What to work on -
Leave out the pictures and set down the rest of the listing below word for word.

Dataset section -
▬▬▬▬▬▬

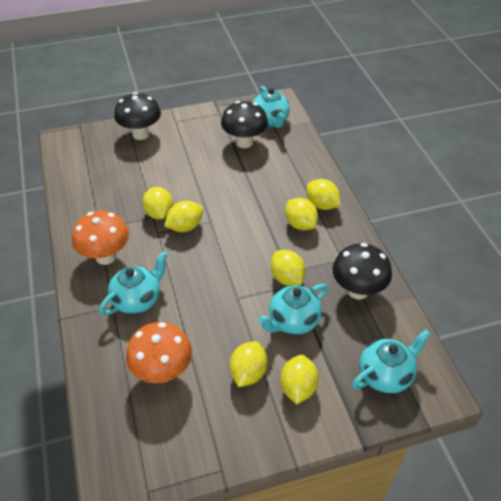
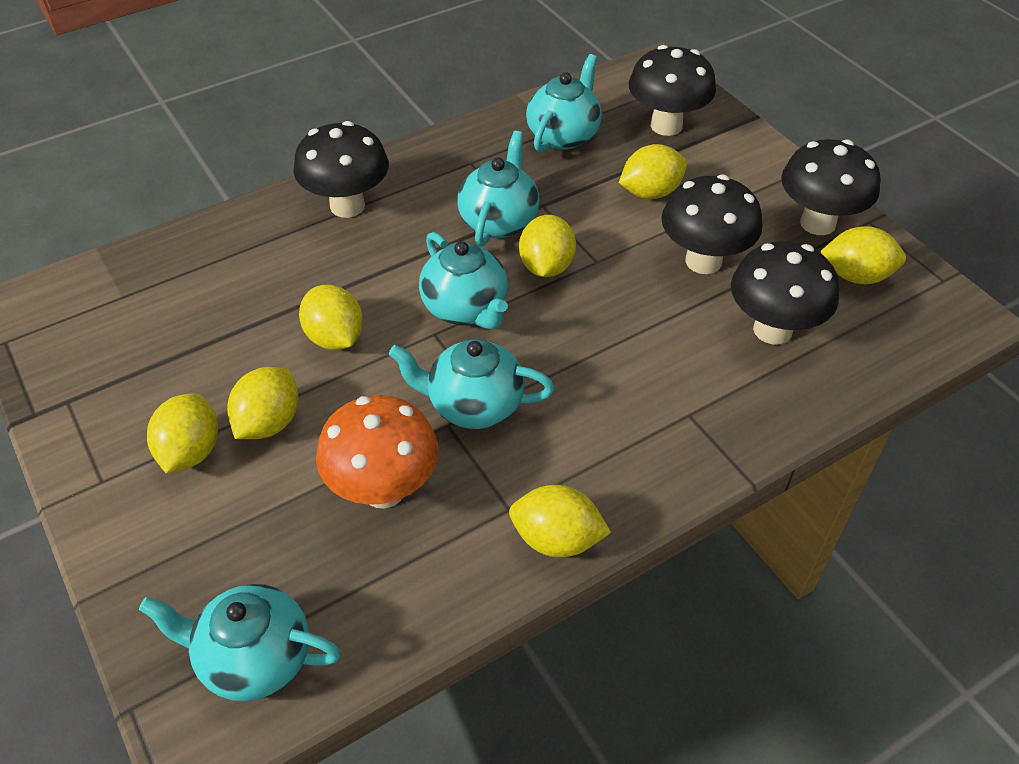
black mushroom: 3 -> 5
orange mushroom: 2 -> 1
turquoise teapot: 4 -> 5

▬▬▬▬▬▬

Answer box -
black mushroom: 3 -> 5
orange mushroom: 2 -> 1
turquoise teapot: 4 -> 5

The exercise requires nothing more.